**SHORT PROBLEM:** In the entries from the start through the line containing "Pinpoint the cell", inclusive, swap "Ethnicity" for "Ethnic group" and change nothing else. Give those lines back without the pictures.

**SOURCE MATERIAL:**
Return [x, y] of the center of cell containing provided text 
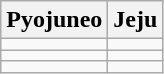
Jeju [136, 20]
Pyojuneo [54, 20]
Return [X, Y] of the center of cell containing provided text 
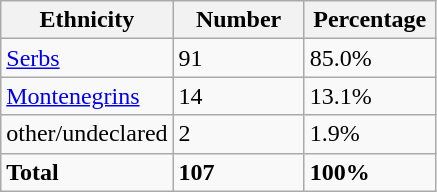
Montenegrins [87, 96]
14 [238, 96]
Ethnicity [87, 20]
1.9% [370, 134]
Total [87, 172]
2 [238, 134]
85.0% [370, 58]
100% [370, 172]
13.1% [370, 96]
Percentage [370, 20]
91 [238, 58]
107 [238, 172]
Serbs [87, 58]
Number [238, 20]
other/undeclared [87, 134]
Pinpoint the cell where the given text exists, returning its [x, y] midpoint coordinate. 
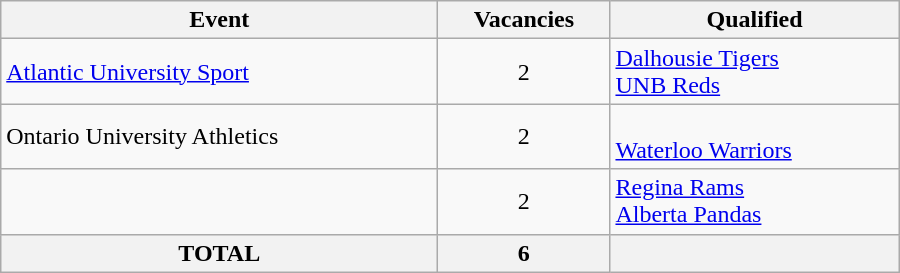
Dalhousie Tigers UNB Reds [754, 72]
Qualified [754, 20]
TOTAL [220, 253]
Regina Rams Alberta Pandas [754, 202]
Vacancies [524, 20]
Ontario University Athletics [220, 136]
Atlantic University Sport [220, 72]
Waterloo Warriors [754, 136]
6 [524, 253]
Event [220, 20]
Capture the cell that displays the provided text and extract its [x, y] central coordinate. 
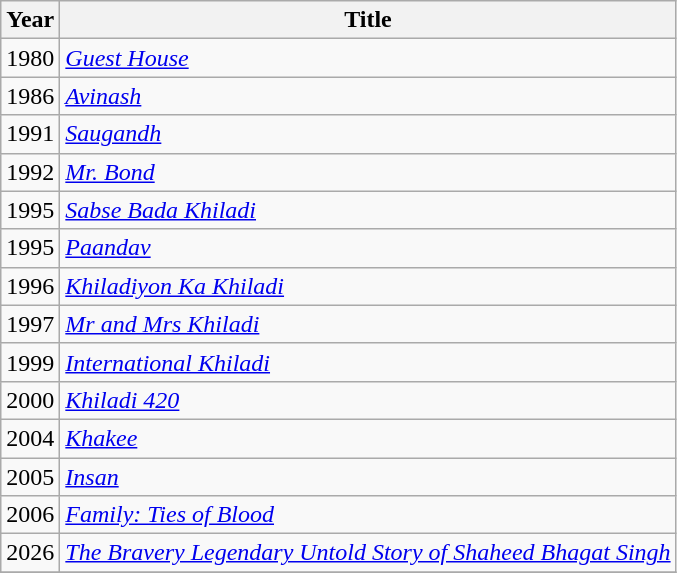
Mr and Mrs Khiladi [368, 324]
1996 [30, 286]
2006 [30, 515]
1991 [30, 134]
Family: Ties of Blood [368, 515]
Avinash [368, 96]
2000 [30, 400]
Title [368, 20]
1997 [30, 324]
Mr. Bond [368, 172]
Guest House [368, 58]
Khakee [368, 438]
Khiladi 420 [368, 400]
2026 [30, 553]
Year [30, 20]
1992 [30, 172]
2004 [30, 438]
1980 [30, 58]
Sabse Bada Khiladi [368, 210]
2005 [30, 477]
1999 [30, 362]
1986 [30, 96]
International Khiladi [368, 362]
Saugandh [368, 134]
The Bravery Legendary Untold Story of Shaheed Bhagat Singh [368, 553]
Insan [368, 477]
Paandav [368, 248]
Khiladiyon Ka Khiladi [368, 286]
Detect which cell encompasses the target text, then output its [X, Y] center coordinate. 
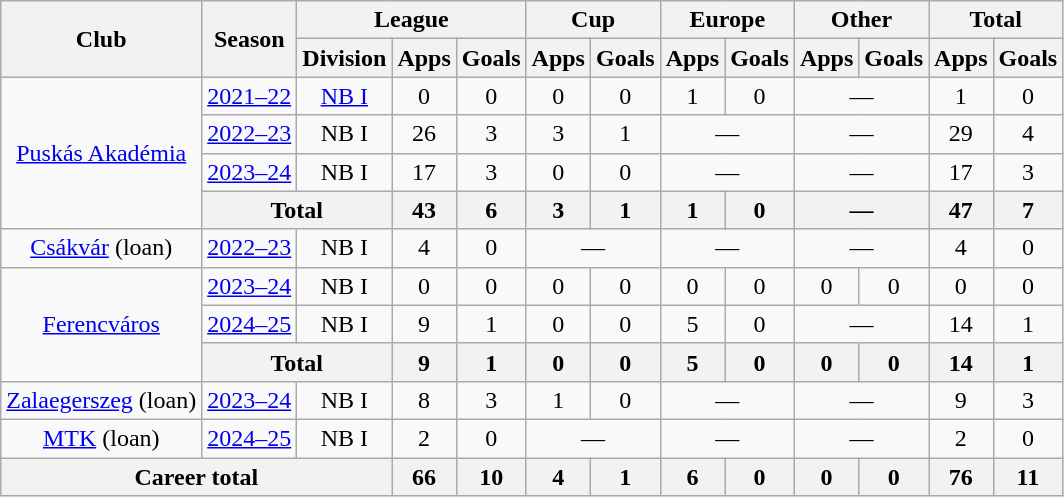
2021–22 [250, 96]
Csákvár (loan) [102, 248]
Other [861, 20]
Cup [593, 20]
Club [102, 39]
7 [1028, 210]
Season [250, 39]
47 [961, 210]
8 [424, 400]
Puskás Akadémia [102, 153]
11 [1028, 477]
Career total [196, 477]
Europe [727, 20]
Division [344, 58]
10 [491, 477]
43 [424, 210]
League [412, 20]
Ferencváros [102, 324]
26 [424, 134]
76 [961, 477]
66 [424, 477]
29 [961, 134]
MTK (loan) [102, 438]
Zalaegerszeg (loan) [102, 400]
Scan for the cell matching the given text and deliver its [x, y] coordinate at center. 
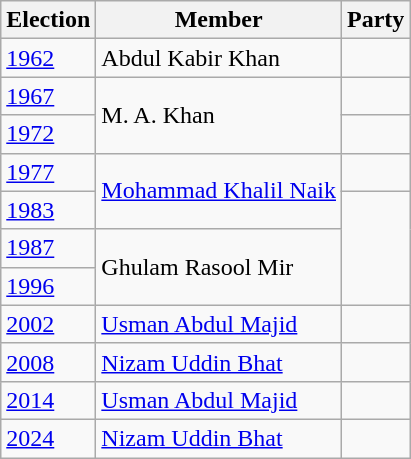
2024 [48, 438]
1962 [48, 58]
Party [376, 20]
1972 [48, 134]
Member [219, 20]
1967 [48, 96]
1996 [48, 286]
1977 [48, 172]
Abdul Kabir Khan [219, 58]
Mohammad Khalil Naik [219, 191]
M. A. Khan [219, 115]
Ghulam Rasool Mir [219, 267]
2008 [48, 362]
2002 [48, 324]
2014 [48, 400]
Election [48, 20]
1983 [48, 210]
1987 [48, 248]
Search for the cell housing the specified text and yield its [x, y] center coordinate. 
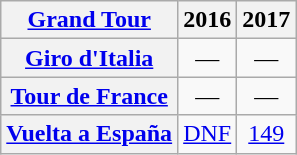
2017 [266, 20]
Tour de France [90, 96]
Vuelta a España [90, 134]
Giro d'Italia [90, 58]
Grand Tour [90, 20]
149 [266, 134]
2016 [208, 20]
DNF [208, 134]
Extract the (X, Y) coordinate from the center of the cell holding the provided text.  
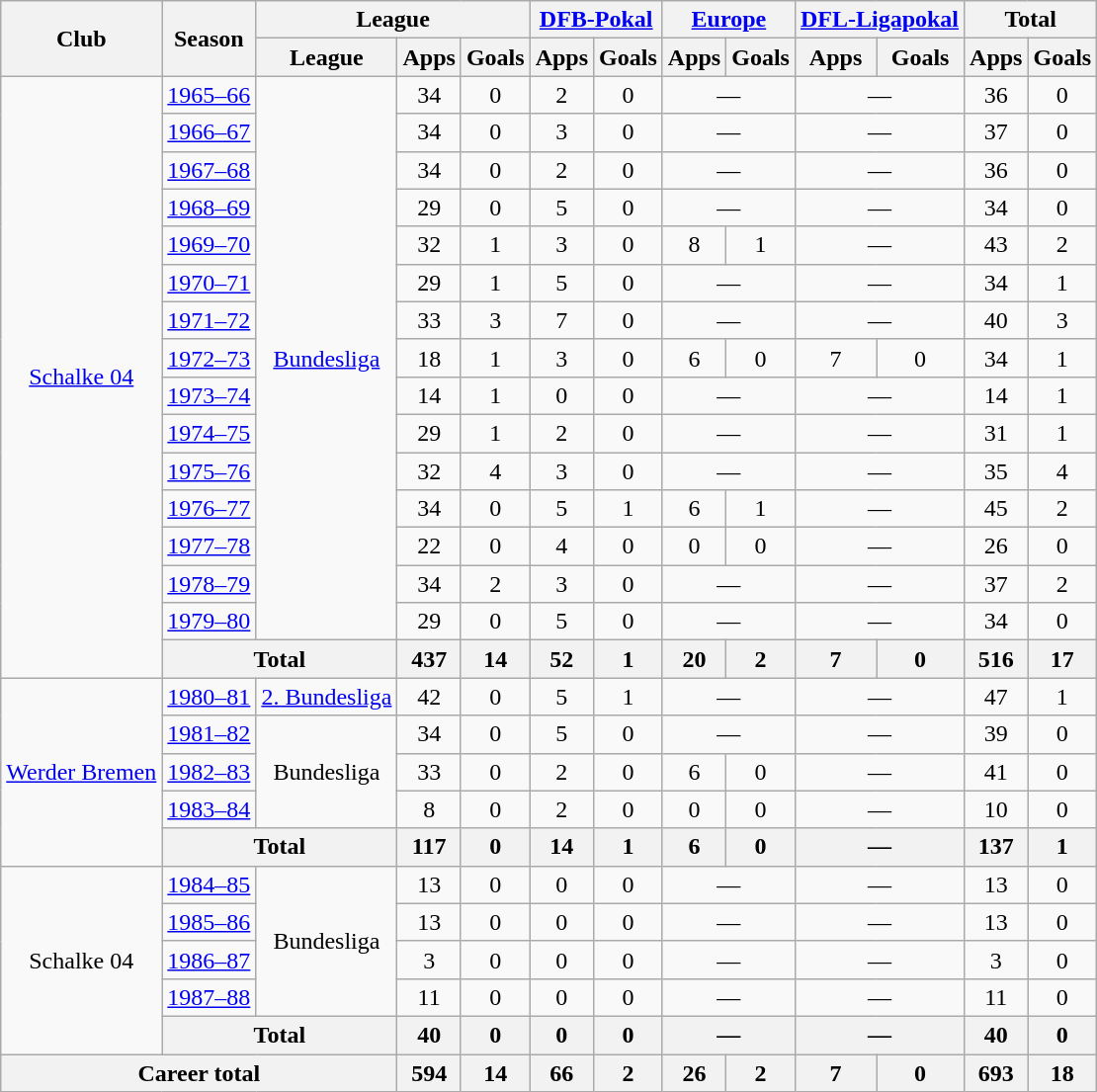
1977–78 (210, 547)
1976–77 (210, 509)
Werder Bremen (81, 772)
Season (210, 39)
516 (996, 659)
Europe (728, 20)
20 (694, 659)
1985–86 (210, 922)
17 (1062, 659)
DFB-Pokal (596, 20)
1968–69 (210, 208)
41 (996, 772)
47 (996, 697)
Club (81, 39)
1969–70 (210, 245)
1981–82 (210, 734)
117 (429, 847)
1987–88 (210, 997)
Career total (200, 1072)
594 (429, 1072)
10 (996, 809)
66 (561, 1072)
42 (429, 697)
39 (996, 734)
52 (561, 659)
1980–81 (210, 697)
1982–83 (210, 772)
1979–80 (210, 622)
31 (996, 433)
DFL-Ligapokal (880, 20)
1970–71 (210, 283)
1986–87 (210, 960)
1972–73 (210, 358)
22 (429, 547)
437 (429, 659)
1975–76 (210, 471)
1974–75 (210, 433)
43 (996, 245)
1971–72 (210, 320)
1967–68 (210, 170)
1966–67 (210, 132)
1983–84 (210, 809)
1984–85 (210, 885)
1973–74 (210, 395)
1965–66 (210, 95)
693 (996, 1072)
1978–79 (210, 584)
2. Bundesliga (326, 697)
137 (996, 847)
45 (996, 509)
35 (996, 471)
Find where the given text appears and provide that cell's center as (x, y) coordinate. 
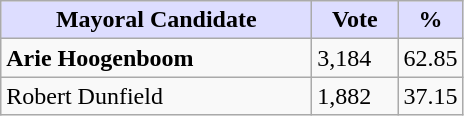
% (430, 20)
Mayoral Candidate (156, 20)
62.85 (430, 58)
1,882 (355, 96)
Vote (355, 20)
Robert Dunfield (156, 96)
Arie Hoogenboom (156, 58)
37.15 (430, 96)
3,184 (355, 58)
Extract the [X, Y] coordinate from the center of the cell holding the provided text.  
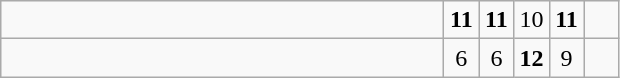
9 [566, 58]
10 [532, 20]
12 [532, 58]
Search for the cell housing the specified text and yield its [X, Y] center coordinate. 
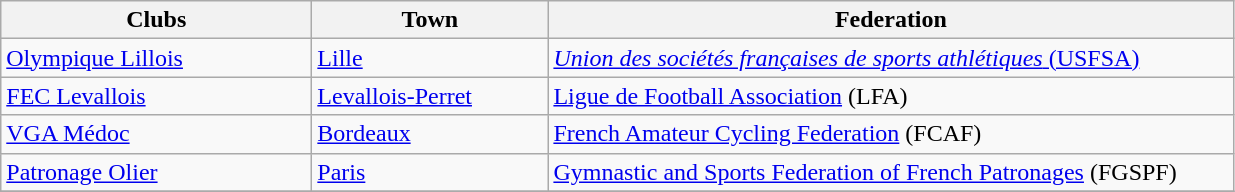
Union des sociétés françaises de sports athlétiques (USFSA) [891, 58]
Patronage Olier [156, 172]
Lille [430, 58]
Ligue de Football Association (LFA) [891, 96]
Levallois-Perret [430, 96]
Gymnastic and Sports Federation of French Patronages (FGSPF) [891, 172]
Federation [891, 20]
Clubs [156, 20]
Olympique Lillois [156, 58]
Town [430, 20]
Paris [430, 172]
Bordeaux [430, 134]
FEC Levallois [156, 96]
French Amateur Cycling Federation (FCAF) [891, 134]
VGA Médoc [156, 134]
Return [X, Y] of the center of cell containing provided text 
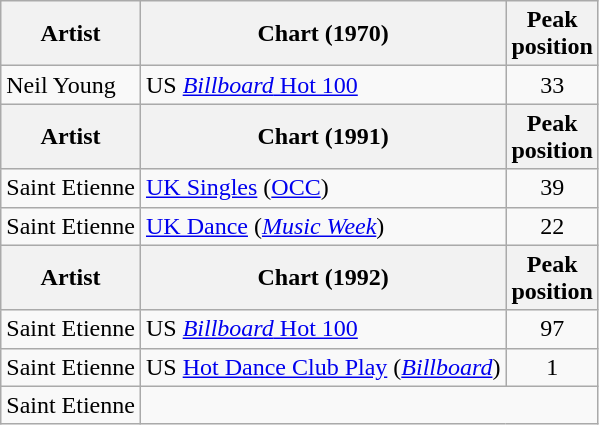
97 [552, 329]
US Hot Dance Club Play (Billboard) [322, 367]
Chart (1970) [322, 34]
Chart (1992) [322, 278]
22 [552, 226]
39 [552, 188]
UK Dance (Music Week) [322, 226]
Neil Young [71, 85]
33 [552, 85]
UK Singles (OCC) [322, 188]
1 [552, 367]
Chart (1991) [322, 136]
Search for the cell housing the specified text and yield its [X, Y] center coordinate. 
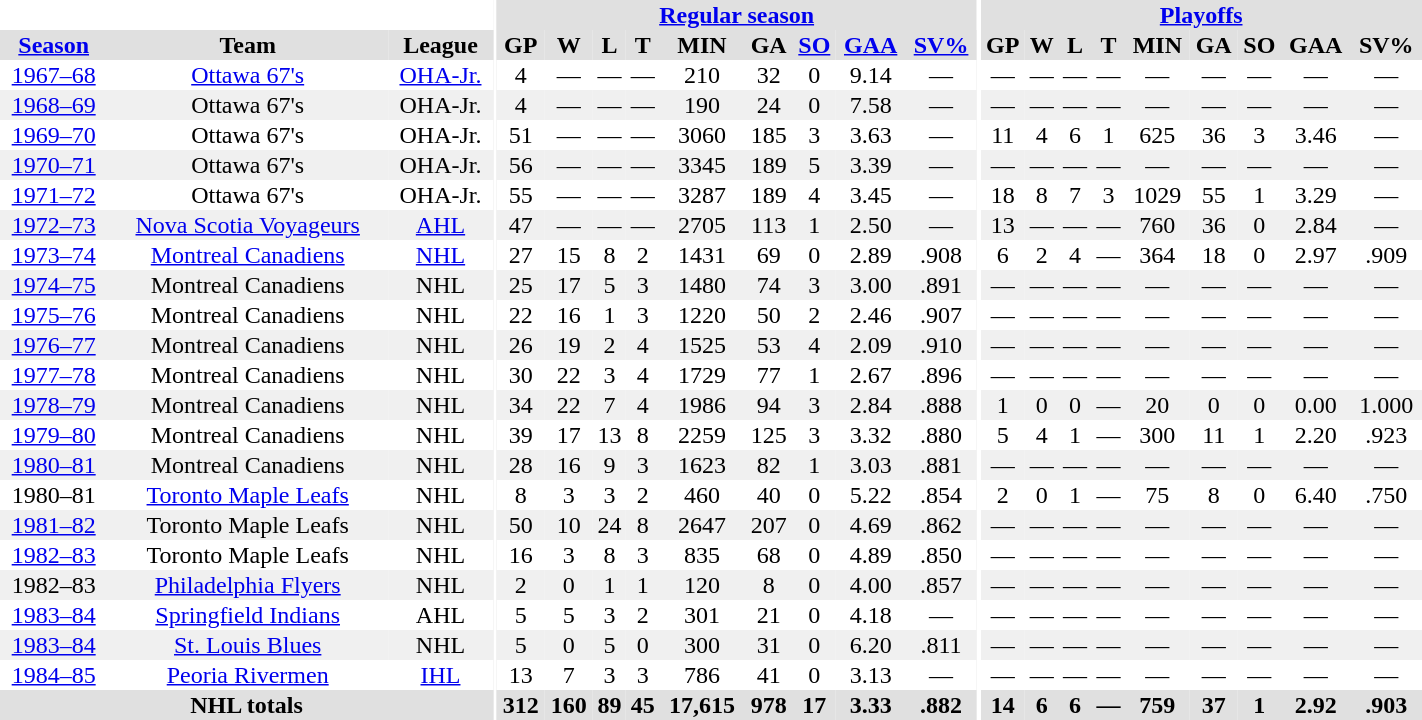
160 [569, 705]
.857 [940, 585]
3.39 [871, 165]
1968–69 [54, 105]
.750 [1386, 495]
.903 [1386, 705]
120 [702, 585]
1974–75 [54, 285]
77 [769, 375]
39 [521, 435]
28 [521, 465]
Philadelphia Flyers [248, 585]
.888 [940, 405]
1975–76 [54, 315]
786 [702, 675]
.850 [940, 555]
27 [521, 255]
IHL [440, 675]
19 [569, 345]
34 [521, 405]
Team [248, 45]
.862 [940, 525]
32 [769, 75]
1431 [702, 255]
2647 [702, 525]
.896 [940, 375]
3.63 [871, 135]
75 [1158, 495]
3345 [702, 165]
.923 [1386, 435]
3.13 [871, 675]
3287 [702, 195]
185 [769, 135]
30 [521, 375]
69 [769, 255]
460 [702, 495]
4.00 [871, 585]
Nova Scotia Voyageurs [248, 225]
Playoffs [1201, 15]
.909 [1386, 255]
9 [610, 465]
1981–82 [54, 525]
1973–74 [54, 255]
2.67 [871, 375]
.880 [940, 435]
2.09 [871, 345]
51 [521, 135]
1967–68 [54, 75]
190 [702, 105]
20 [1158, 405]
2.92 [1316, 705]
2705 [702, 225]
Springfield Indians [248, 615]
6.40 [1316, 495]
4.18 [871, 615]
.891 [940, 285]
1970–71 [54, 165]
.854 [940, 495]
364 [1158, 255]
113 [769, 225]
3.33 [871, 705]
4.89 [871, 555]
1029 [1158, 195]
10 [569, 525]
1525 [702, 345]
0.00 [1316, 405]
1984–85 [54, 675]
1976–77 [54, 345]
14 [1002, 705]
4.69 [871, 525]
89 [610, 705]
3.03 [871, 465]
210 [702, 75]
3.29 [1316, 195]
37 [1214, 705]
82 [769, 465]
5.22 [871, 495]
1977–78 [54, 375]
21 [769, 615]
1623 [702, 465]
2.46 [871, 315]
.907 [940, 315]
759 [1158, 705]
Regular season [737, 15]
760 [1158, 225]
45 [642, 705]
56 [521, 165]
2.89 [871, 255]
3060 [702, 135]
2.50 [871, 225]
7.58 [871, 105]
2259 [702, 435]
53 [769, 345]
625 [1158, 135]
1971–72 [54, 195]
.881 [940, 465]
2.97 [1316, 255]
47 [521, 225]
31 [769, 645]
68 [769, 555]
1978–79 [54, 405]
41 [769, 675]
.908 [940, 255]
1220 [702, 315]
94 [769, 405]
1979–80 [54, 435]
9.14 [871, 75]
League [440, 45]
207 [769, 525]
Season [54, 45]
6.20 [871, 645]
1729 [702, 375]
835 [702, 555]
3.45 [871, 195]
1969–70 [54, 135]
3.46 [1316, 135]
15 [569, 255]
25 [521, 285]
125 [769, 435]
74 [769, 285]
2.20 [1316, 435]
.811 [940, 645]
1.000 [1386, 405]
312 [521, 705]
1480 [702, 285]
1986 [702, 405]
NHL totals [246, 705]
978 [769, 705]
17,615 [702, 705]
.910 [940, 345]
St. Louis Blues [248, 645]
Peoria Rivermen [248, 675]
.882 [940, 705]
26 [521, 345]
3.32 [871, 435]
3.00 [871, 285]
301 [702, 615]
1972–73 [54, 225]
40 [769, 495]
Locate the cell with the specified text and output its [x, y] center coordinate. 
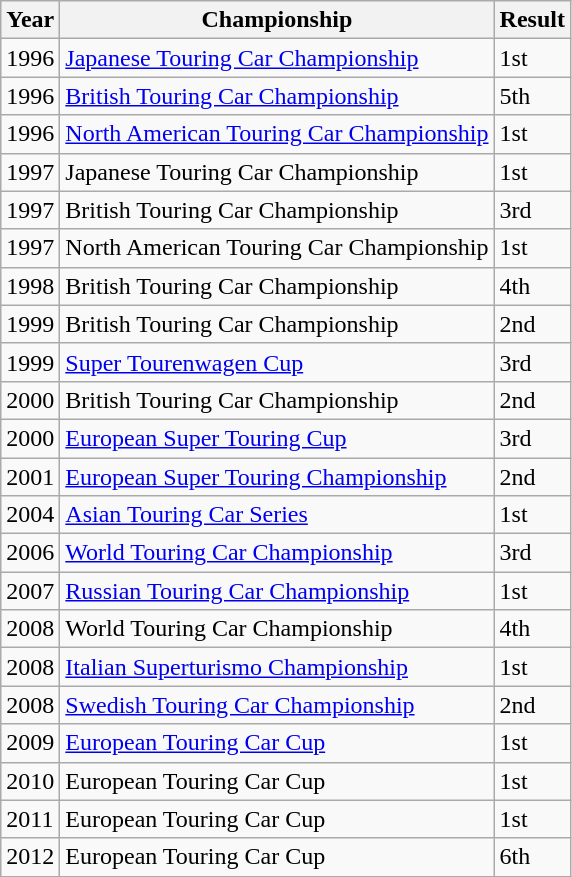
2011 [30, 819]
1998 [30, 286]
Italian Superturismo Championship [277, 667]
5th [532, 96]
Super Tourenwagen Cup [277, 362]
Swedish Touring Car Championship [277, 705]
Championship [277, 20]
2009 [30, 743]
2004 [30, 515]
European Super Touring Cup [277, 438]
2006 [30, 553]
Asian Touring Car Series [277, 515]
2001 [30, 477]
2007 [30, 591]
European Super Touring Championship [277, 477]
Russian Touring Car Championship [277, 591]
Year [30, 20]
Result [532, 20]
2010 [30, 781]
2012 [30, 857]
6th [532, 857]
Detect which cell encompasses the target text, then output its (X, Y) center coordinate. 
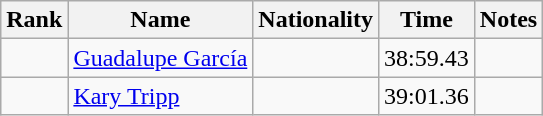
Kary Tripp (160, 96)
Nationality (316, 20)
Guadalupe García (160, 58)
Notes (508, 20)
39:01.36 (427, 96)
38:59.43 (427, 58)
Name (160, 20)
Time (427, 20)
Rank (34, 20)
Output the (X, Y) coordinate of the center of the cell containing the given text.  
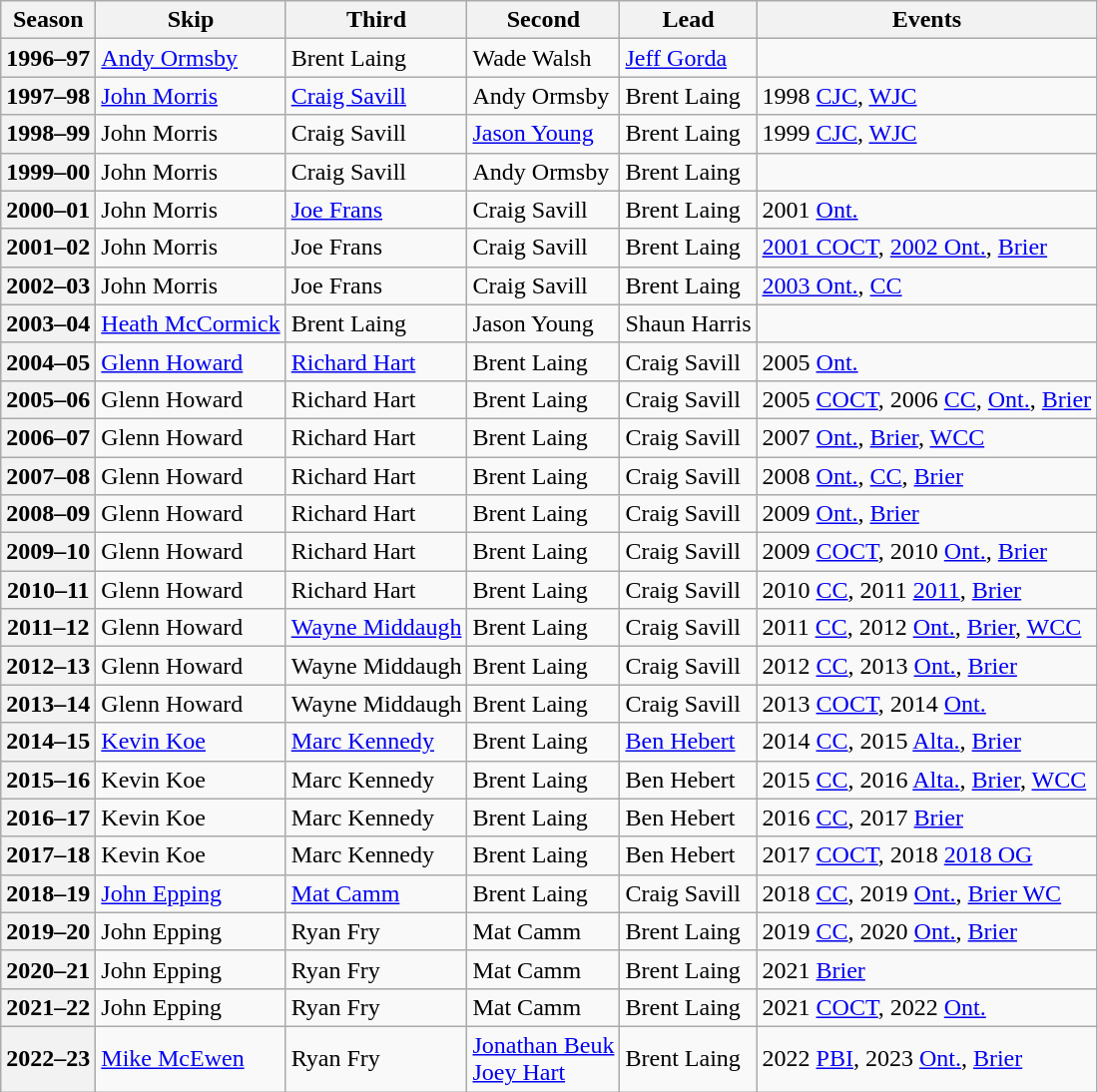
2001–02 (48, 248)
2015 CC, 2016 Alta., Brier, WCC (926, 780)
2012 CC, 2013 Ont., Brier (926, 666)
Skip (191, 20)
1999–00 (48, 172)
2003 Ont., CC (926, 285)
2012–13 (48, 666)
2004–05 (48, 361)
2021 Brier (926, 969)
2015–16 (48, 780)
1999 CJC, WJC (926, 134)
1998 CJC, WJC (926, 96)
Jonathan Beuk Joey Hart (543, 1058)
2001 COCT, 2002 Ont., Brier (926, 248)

**RESPONSE TO THIS EXERCISE:**
Return [x, y] of the center of cell containing provided text 
Jeju [136, 20]
Pyojuneo [54, 20]
Return [X, Y] of the center of cell containing provided text 
Montenegrins [87, 96]
14 [238, 96]
Ethnic group [87, 20]
1.9% [370, 134]
Total [87, 172]
2 [238, 134]
85.0% [370, 58]
100% [370, 172]
13.1% [370, 96]
Percentage [370, 20]
91 [238, 58]
107 [238, 172]
Serbs [87, 58]
Number [238, 20]
other/undeclared [87, 134]
Pinpoint the cell where the given text exists, returning its [x, y] midpoint coordinate. 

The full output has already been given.